▶ [Problem to work on]: Hand back all records exactly, pictures omitted.
Given records section start
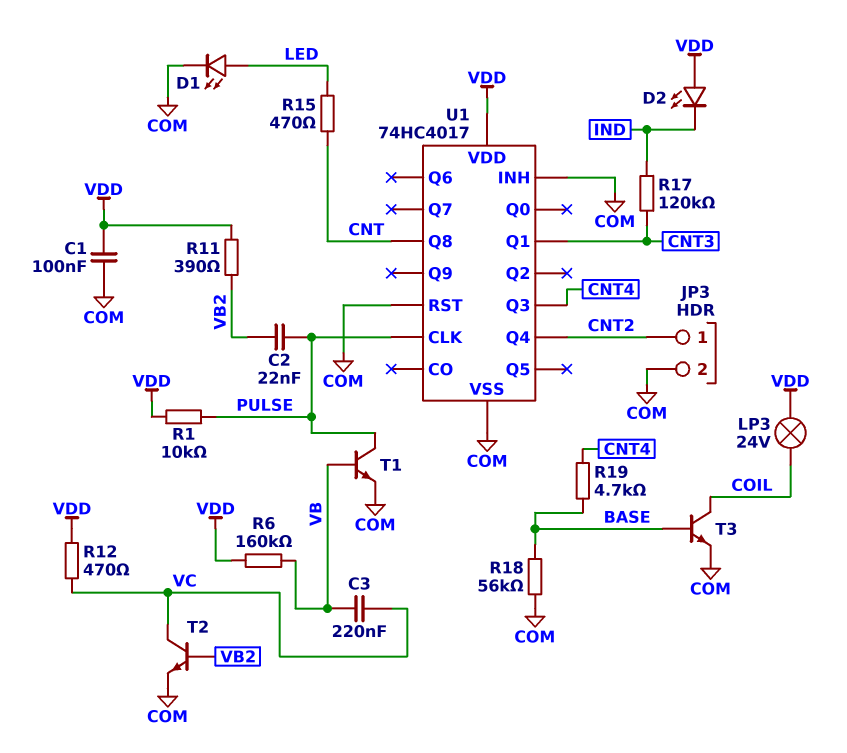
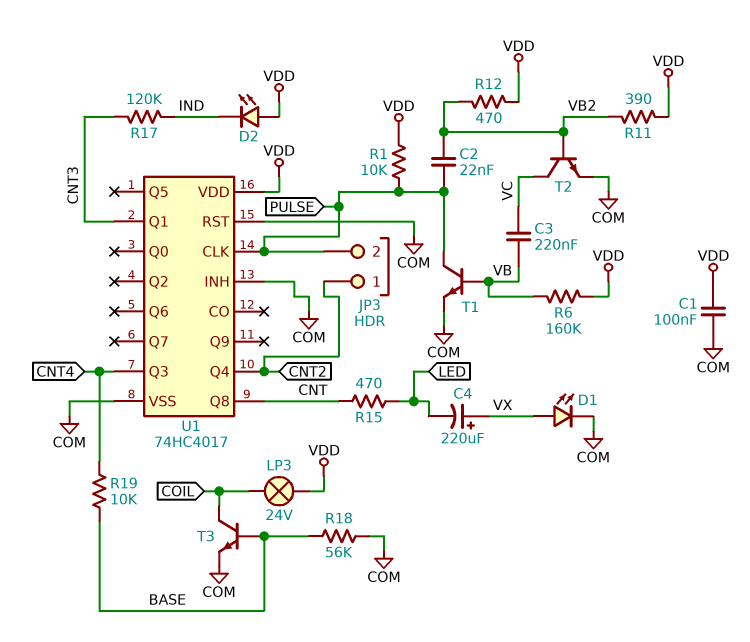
C4: none -> 220uF (plus VX, minus LED)
D1: LED (A LED, K COM) -> LED (A VX, K COM)
JP3 pin 2: COM -> PULSE
R12: 470 (VC, VDD) -> 470 (VB2, VDD)
R19: 4.7k (BASE, CNT4) -> 10k (BASE, CNT4)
Given records section end
▶ [Solution]:
C4: none -> 220uF (plus VX, minus LED)
D1: LED (A LED, K COM) -> LED (A VX, K COM)
JP3 pin 2: COM -> PULSE
R12: 470 (VC, VDD) -> 470 (VB2, VDD)
R19: 4.7k (BASE, CNT4) -> 10k (BASE, CNT4)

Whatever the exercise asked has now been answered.